■ Work to complete:
In the entries below, find the line with "- bright_yellow_carpenter's_hammer <125, 169>" and the line with "grey_toy_rocket <587, 282>"; give again those lines and every line between them, exactly.

-----

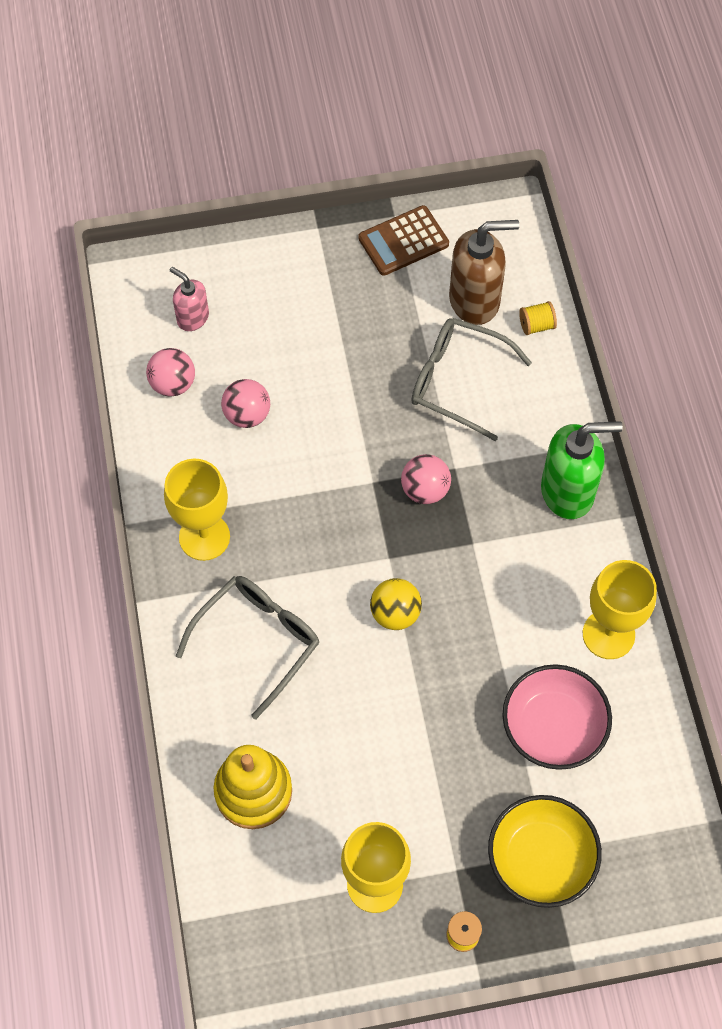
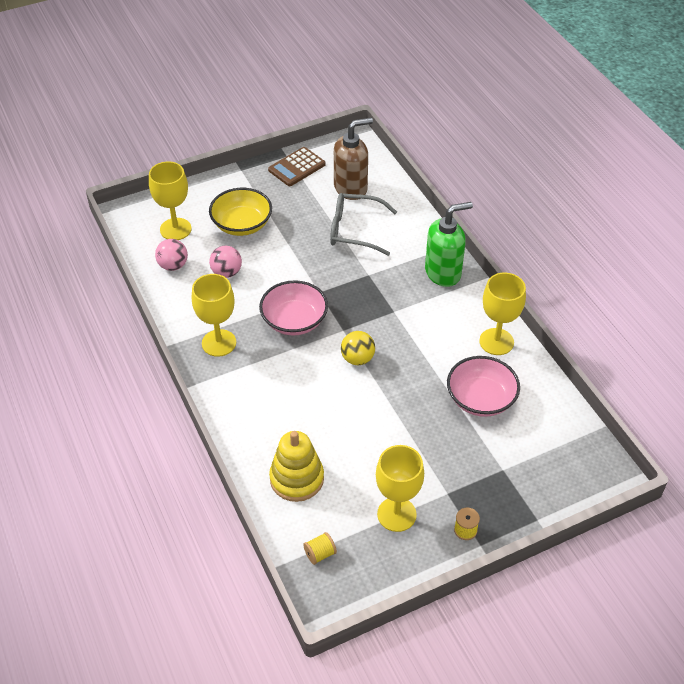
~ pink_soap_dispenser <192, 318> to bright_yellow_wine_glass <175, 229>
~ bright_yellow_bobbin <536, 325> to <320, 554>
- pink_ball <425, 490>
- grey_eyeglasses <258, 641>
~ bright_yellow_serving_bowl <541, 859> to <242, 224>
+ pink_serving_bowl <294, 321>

-----

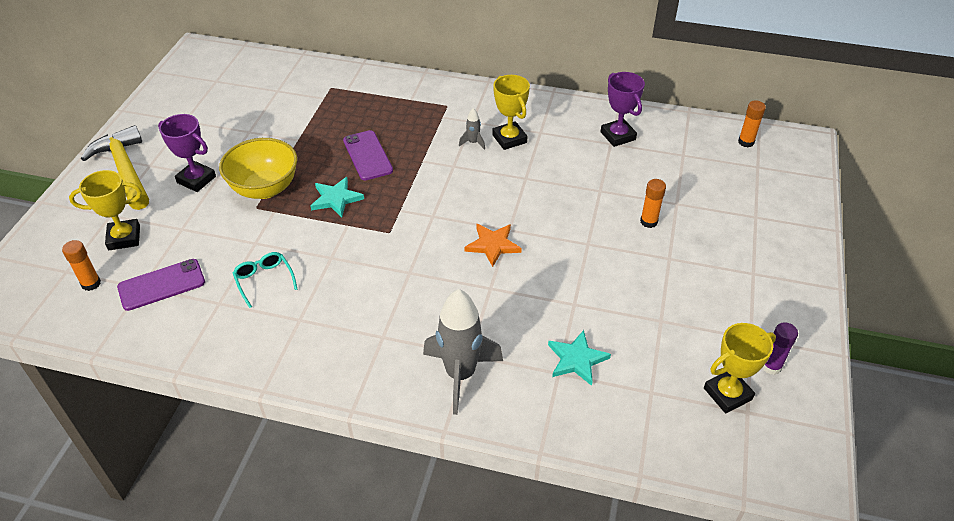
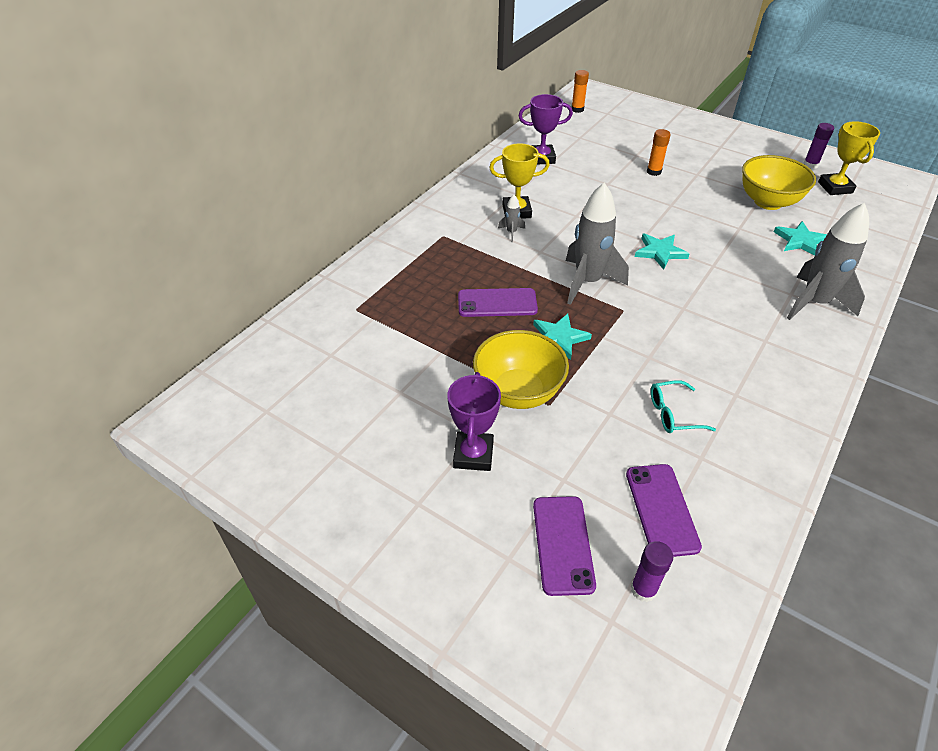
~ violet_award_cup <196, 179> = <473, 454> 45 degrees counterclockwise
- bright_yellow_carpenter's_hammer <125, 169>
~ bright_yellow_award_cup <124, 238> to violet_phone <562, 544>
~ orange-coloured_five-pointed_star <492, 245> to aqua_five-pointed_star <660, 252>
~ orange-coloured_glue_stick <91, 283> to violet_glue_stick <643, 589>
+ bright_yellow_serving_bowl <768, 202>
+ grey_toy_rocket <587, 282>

-----

■ Response below:
- bright_yellow_carpenter's_hammer <125, 169>
~ bright_yellow_award_cup <124, 238> to violet_phone <562, 544>
~ orange-coloured_five-pointed_star <492, 245> to aqua_five-pointed_star <660, 252>
~ orange-coloured_glue_stick <91, 283> to violet_glue_stick <643, 589>
+ bright_yellow_serving_bowl <768, 202>
+ grey_toy_rocket <587, 282>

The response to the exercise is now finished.